**Extracted data:**
[Start of section]

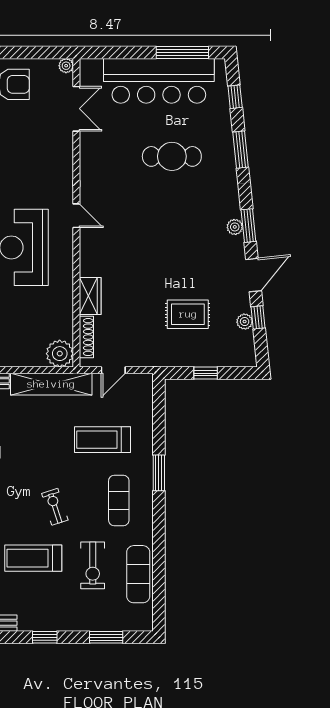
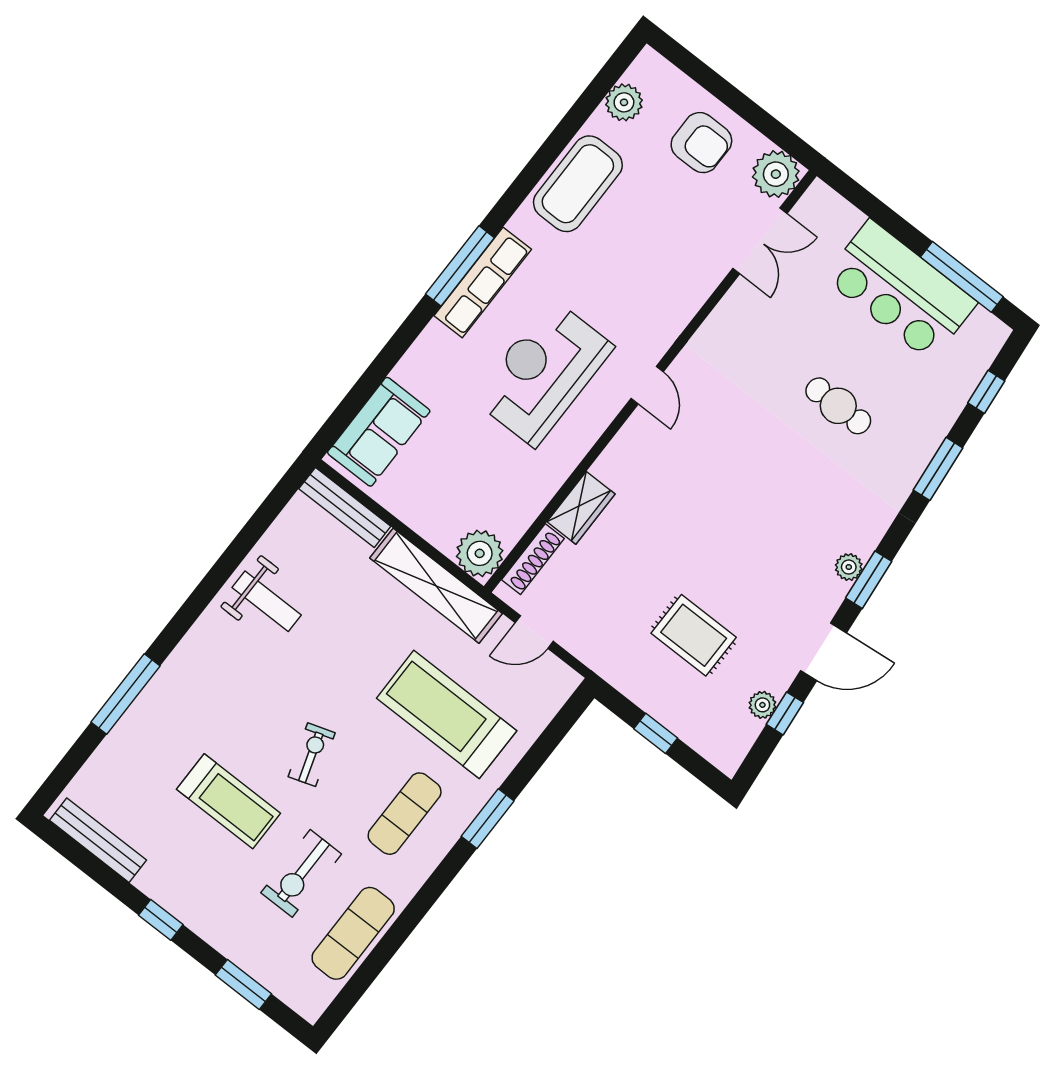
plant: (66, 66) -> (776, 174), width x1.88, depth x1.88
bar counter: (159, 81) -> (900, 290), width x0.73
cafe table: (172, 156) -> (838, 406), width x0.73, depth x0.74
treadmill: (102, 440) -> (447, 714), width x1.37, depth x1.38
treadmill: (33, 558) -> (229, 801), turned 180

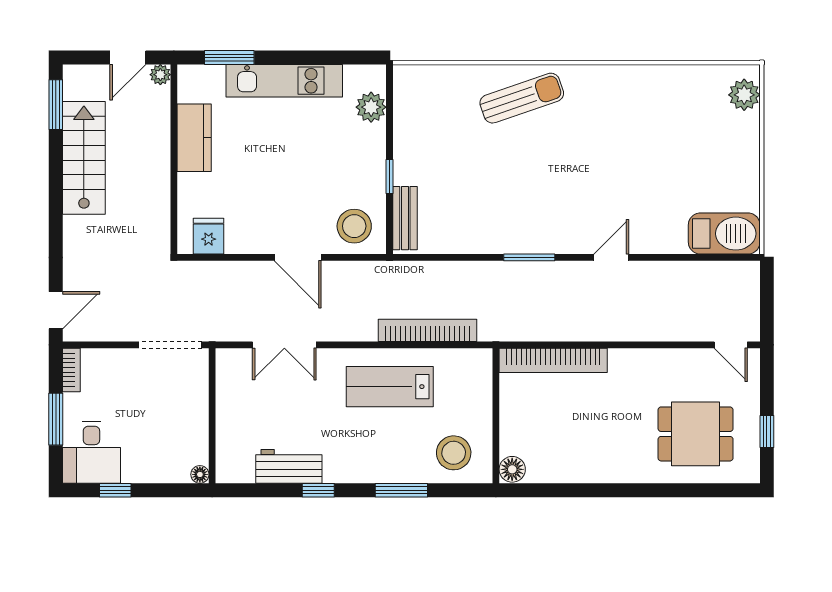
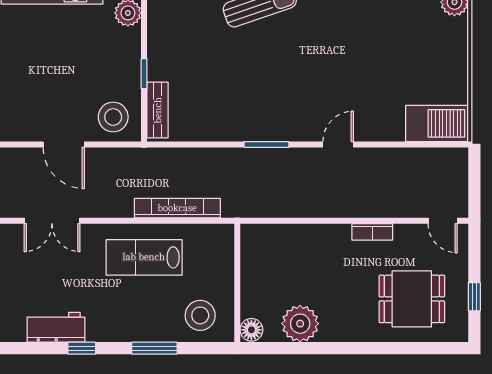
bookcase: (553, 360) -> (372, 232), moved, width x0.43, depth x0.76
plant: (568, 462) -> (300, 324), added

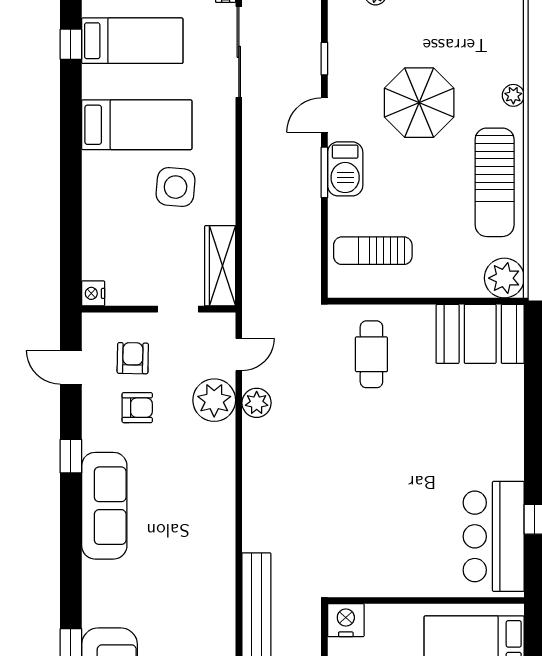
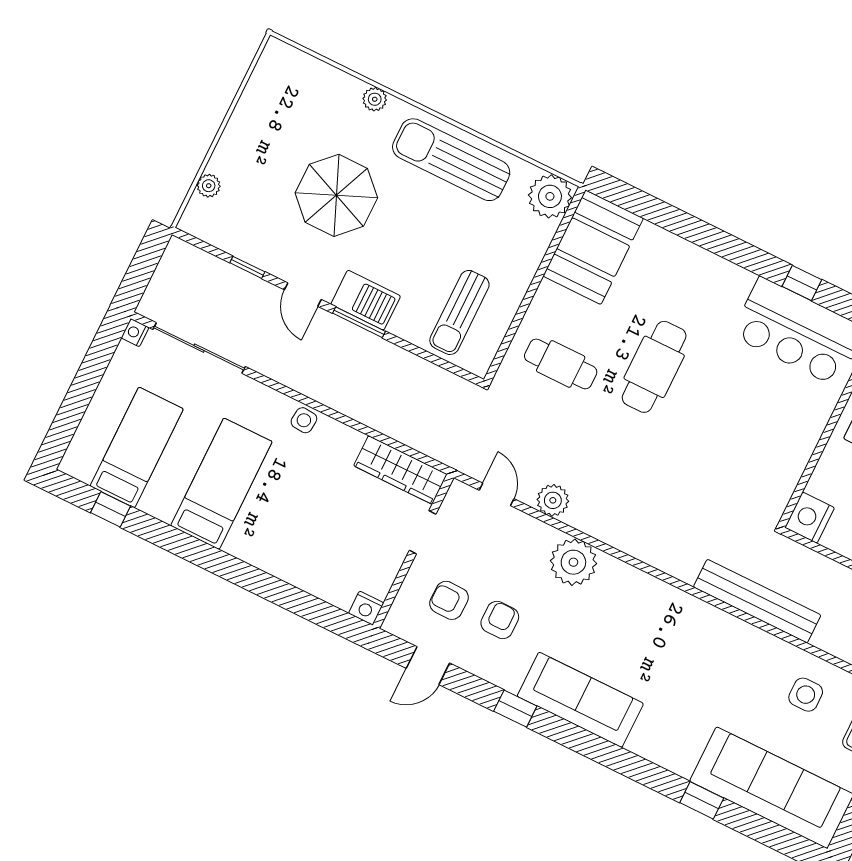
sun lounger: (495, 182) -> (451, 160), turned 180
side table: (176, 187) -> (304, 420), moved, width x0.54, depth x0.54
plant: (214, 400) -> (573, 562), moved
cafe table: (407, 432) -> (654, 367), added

[End of section]

**What you need to do:**
Your job is to copy each entry exactly as written; the pictures do not go in.

**Task answer:**
plant: (66, 66) -> (776, 174), width x1.88, depth x1.88
bar counter: (159, 81) -> (900, 290), width x0.73
cafe table: (172, 156) -> (838, 406), width x0.73, depth x0.74
treadmill: (102, 440) -> (447, 714), width x1.37, depth x1.38
treadmill: (33, 558) -> (229, 801), turned 180

bookcase: (553, 360) -> (372, 232), moved, width x0.43, depth x0.76
plant: (568, 462) -> (300, 324), added

sun lounger: (495, 182) -> (451, 160), turned 180
side table: (176, 187) -> (304, 420), moved, width x0.54, depth x0.54
plant: (214, 400) -> (573, 562), moved
cafe table: (407, 432) -> (654, 367), added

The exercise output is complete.